WORK TO COMPLETE: Extract the whole listing as it stands. Do not include the pictures.

________________

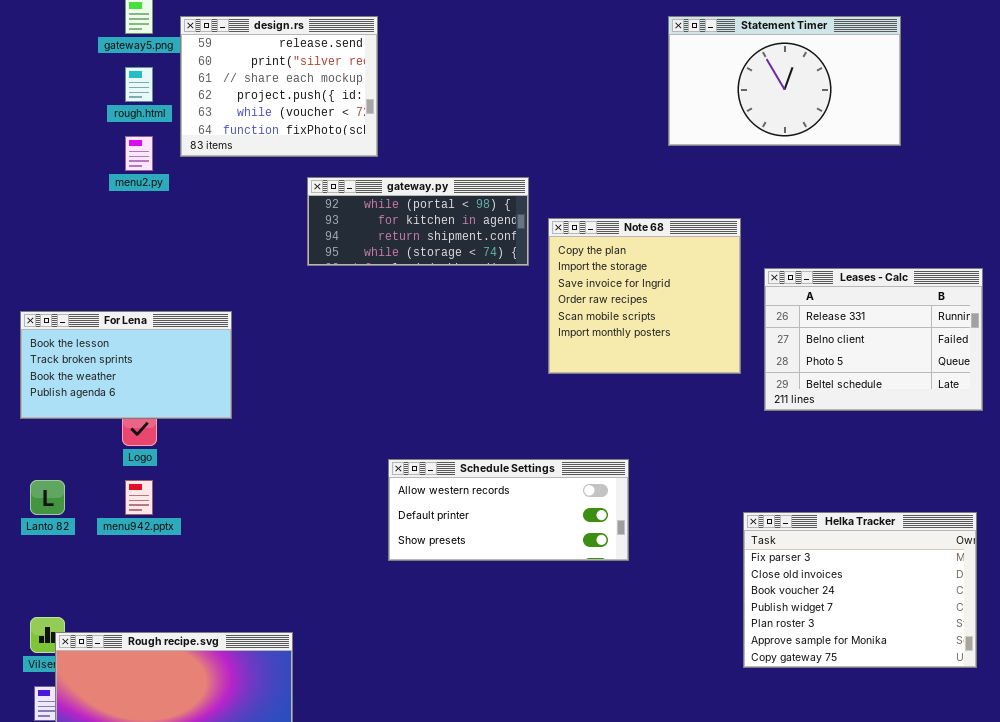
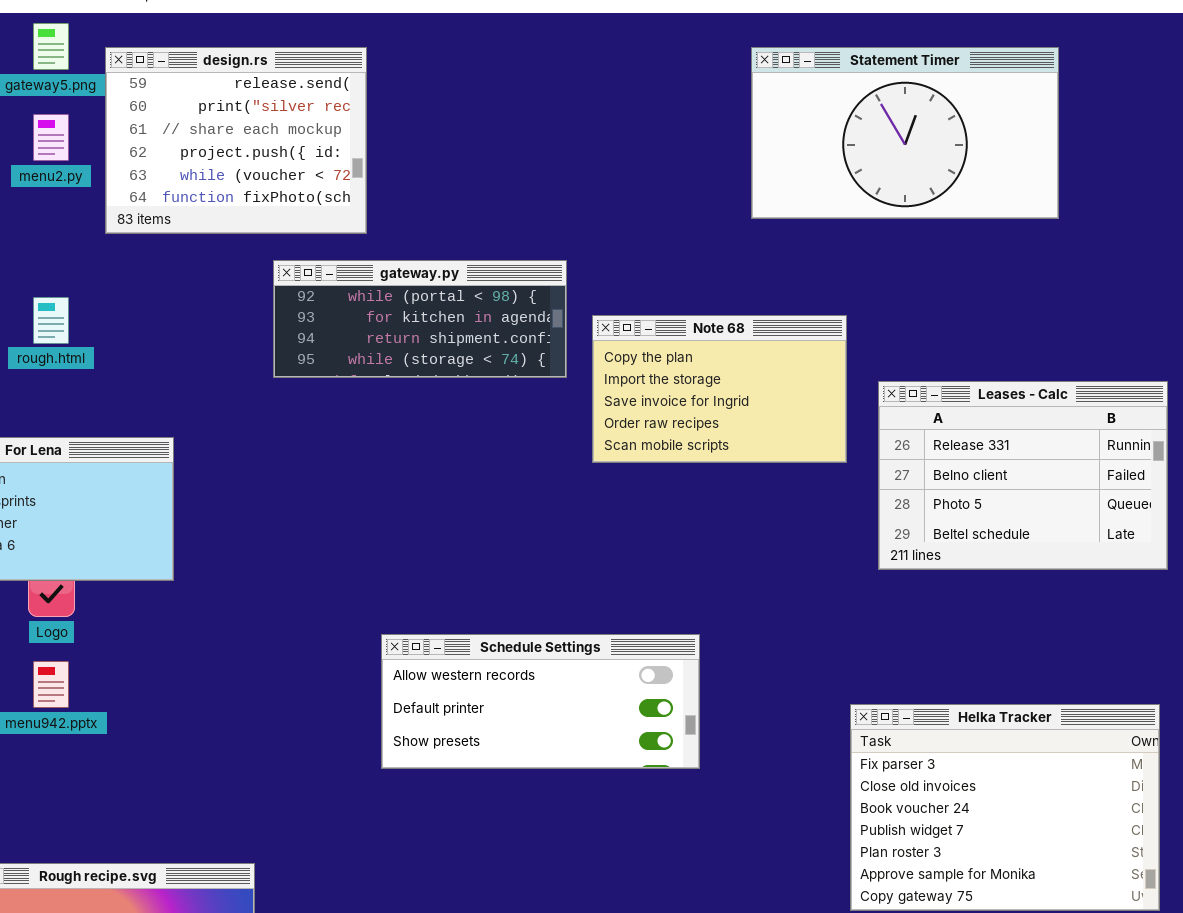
rough.html: [125,67,153,102] -> [33,297,69,344], moved
menu2.py: [125,136,153,171] -> [33,114,69,161], moved
Note 68: [548,218,741,374] -> [592,315,847,463], resized

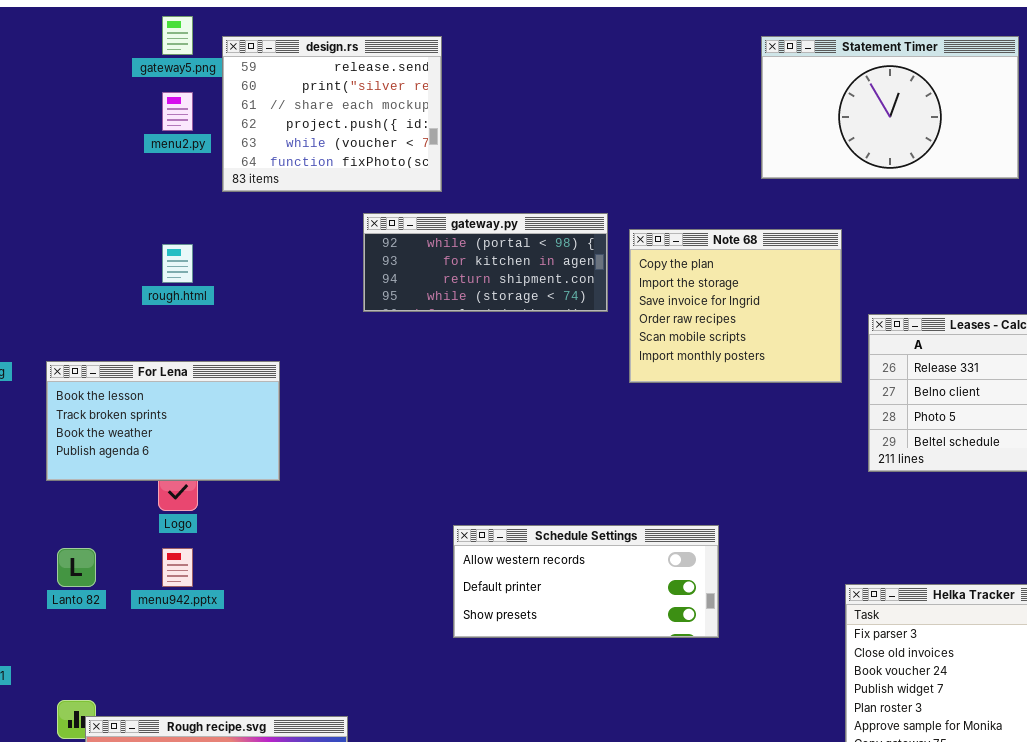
Note 68: [592,315,847,463] -> [629,229,842,383], resized

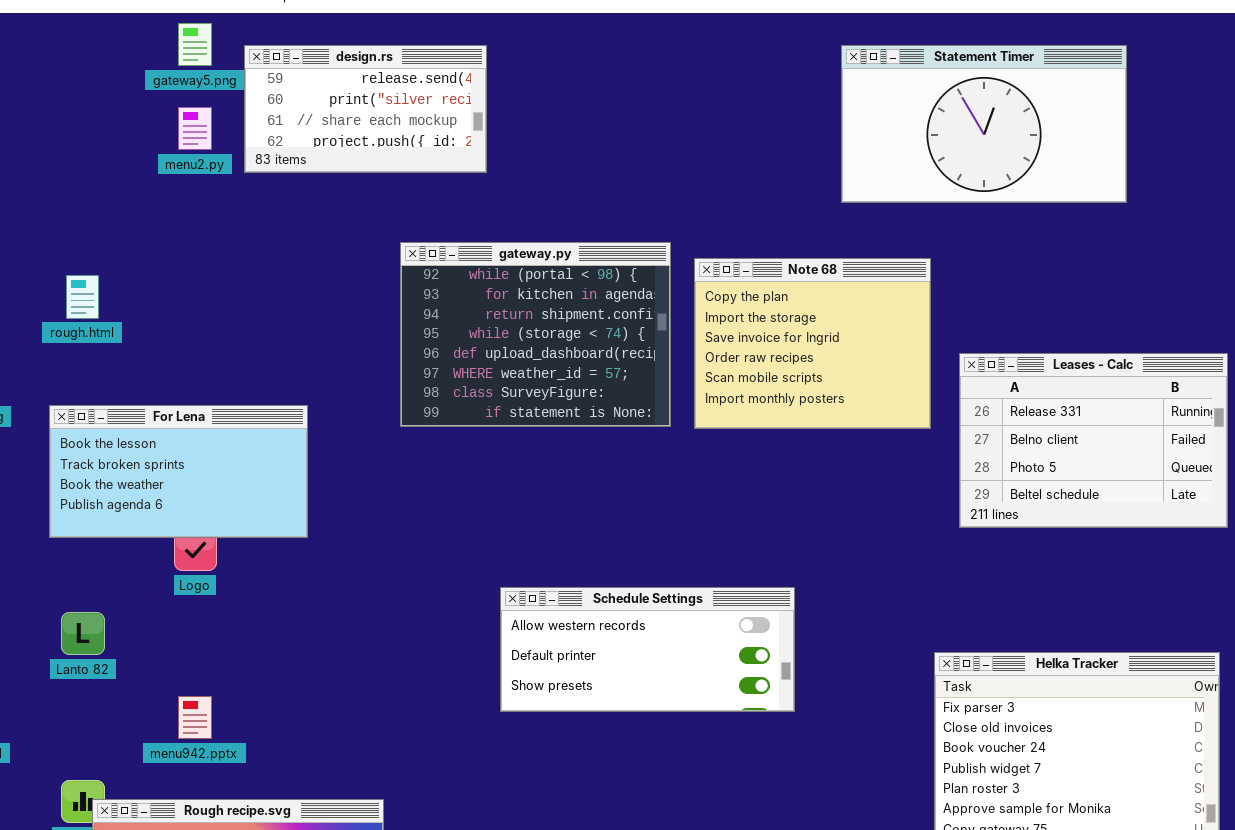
design.rs: [222,36,442,192] -> [244,45,487,173], resized
gateway.py: [363,213,608,312] -> [400,242,671,427], resized
rough.html: [162,244,193,283] -> [66,275,99,319], moved
menu942.pptx: [162,548,193,587] -> [178,696,212,739], moved

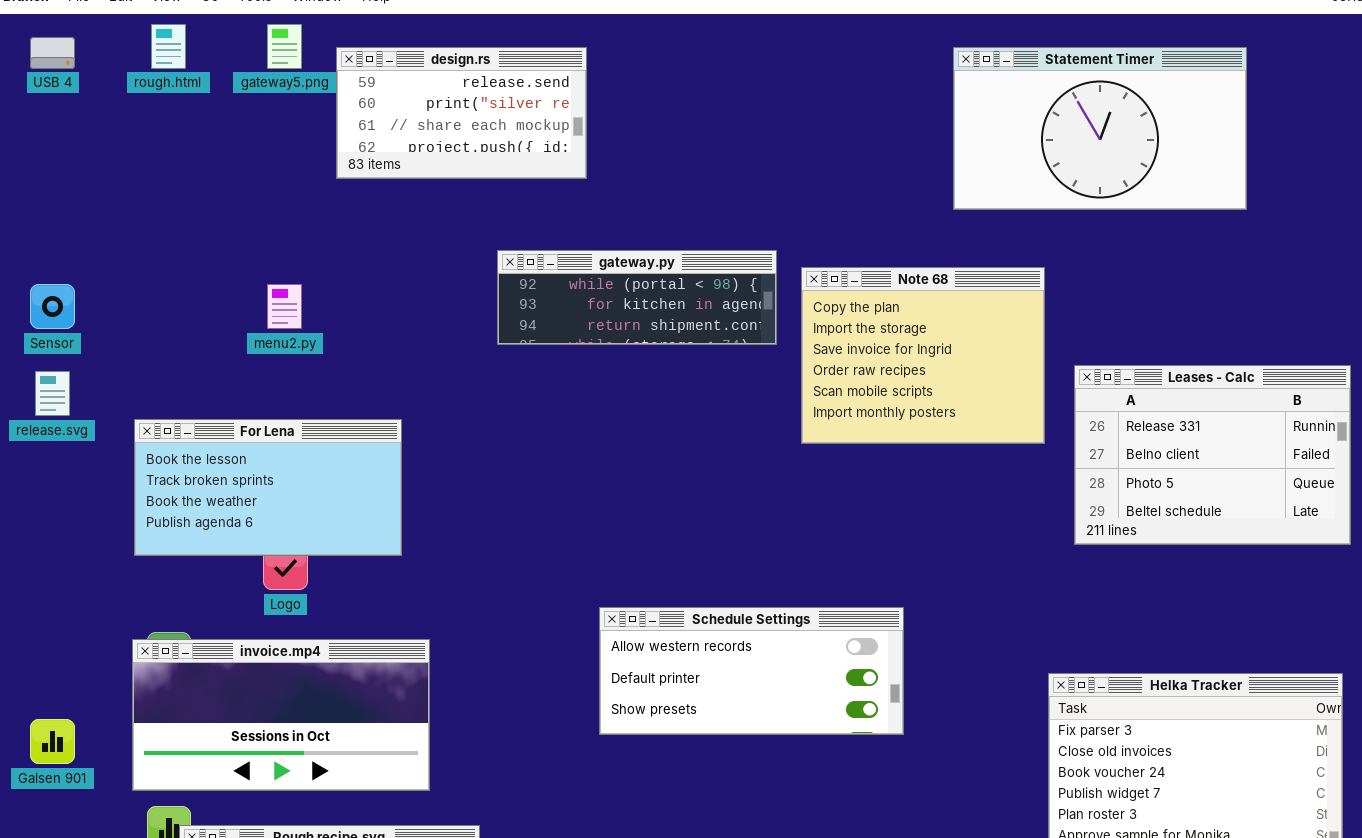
menu2.py: [178,107,212,150] -> [267,284,302,329], moved
gateway.py: [400,242,671,427] -> [497,250,777,345], resized
rough.html: [66,275,99,319] -> [151,24,186,69], moved
invoice.mp4: none -> [132,639,430,791], opened

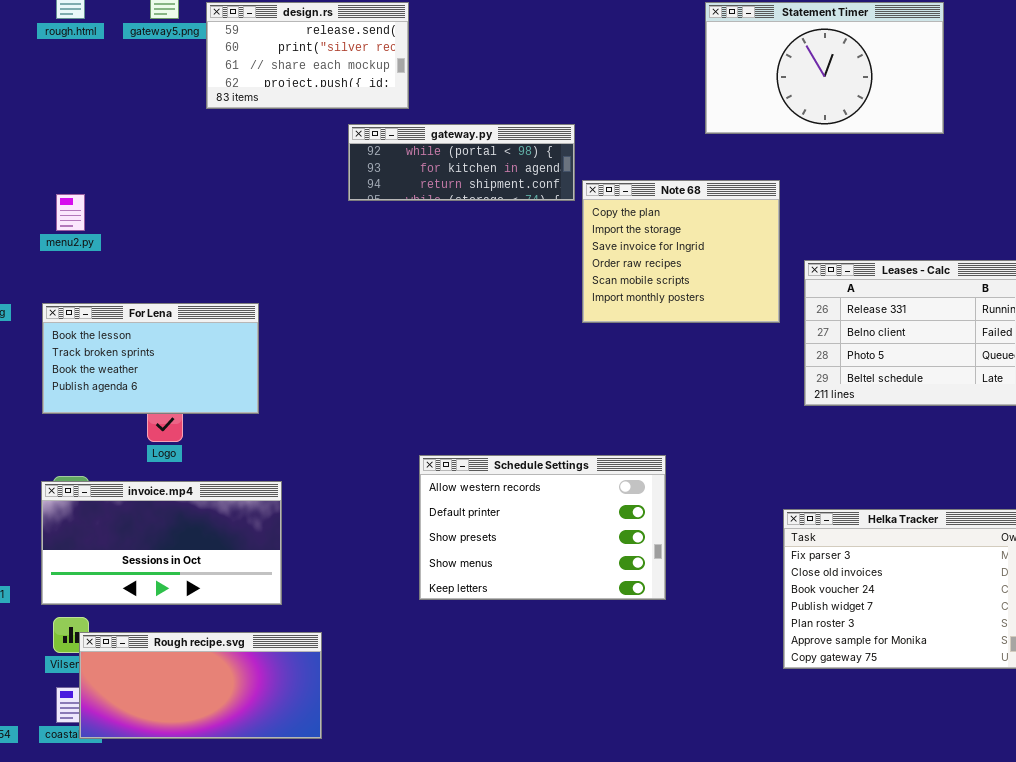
gateway.py: [497,250,777,345] -> [348,124,575,201], moved
menu2.py: [267,284,302,329] -> [56,194,85,231], moved
Schedule Settings: [599,607,904,735] -> [419,455,666,600], resized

________________

RESPONSE TO THE EXERCISE:
rough.html: [125,67,153,102] -> [33,297,69,344], moved
menu2.py: [125,136,153,171] -> [33,114,69,161], moved
Note 68: [548,218,741,374] -> [592,315,847,463], resized

Note 68: [592,315,847,463] -> [629,229,842,383], resized

design.rs: [222,36,442,192] -> [244,45,487,173], resized
gateway.py: [363,213,608,312] -> [400,242,671,427], resized
rough.html: [162,244,193,283] -> [66,275,99,319], moved
menu942.pptx: [162,548,193,587] -> [178,696,212,739], moved

menu2.py: [178,107,212,150] -> [267,284,302,329], moved
gateway.py: [400,242,671,427] -> [497,250,777,345], resized
rough.html: [66,275,99,319] -> [151,24,186,69], moved
invoice.mp4: none -> [132,639,430,791], opened

gateway.py: [497,250,777,345] -> [348,124,575,201], moved
menu2.py: [267,284,302,329] -> [56,194,85,231], moved
Schedule Settings: [599,607,904,735] -> [419,455,666,600], resized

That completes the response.